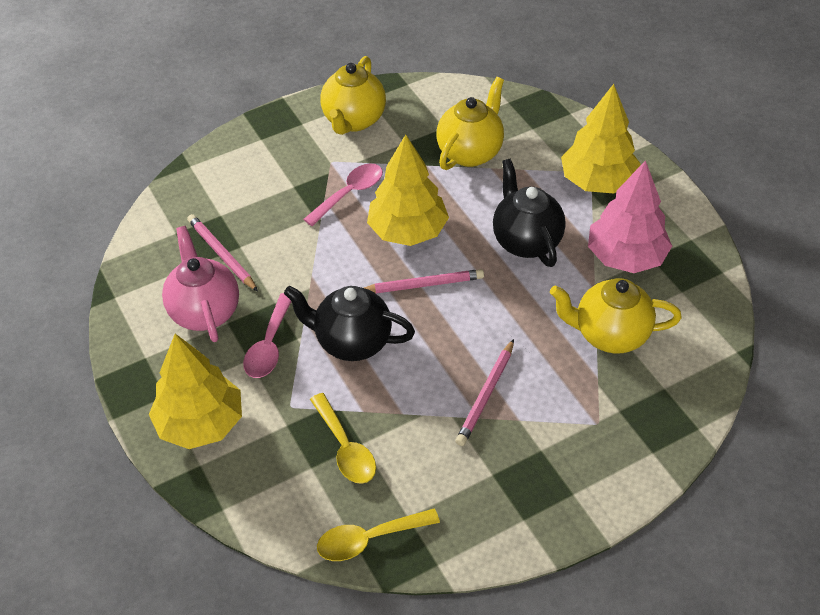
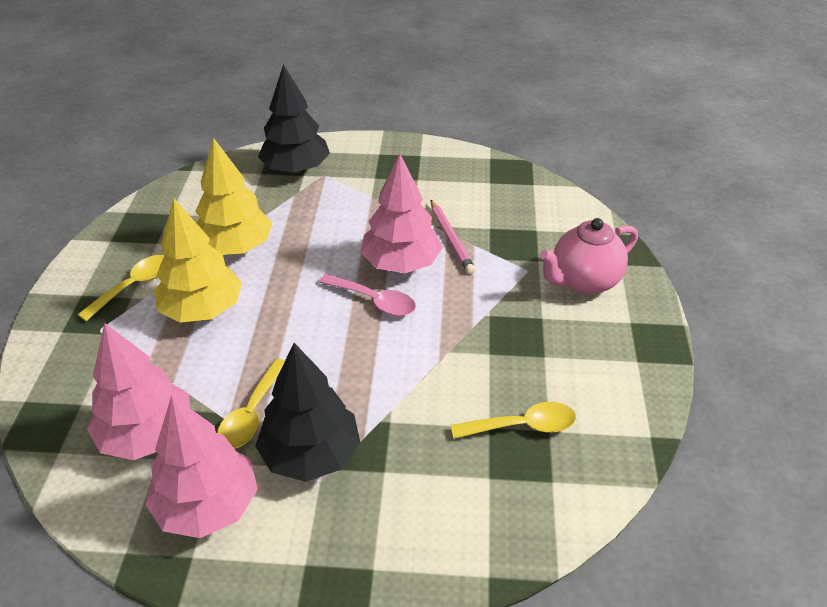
black teapot: 2 -> 0
black tree: 0 -> 2
pink pencil: 3 -> 1
pink spoon: 2 -> 1
pink tree: 1 -> 3
yellow spoon: 2 -> 3
yellow teapot: 3 -> 0
yellow tree: 3 -> 2

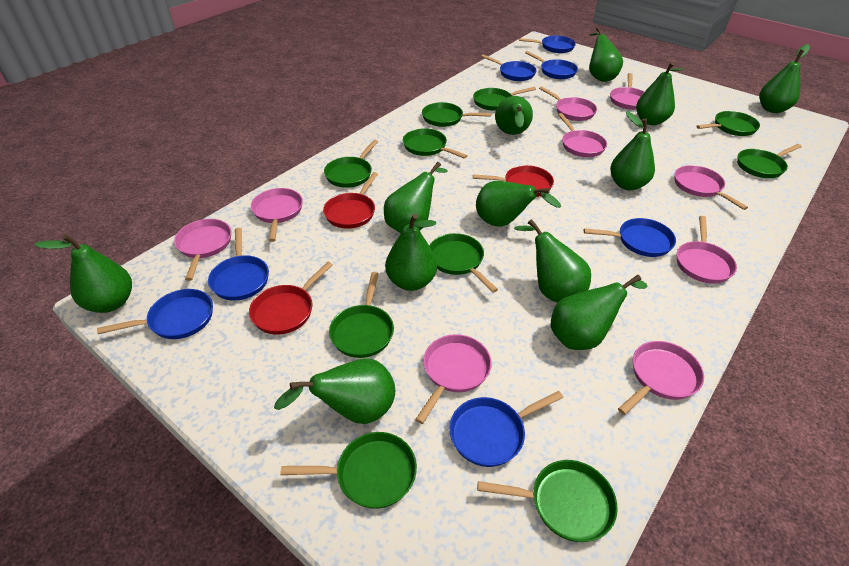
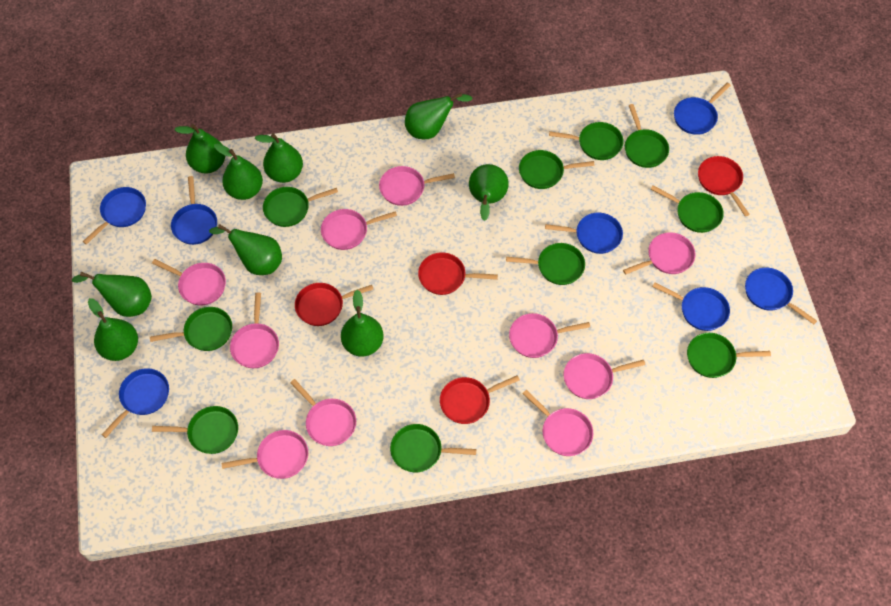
green pear: 12 -> 9
pink pan: 9 -> 10
red pan: 3 -> 4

----

The range to set down runs from the line containing "yellow teapot: 3 -> 0" through the final line of the data, both ends included; give it exactly and drop the pictures.

[Task solution]
yellow teapot: 3 -> 0
yellow tree: 3 -> 2

green pear: 12 -> 9
pink pan: 9 -> 10
red pan: 3 -> 4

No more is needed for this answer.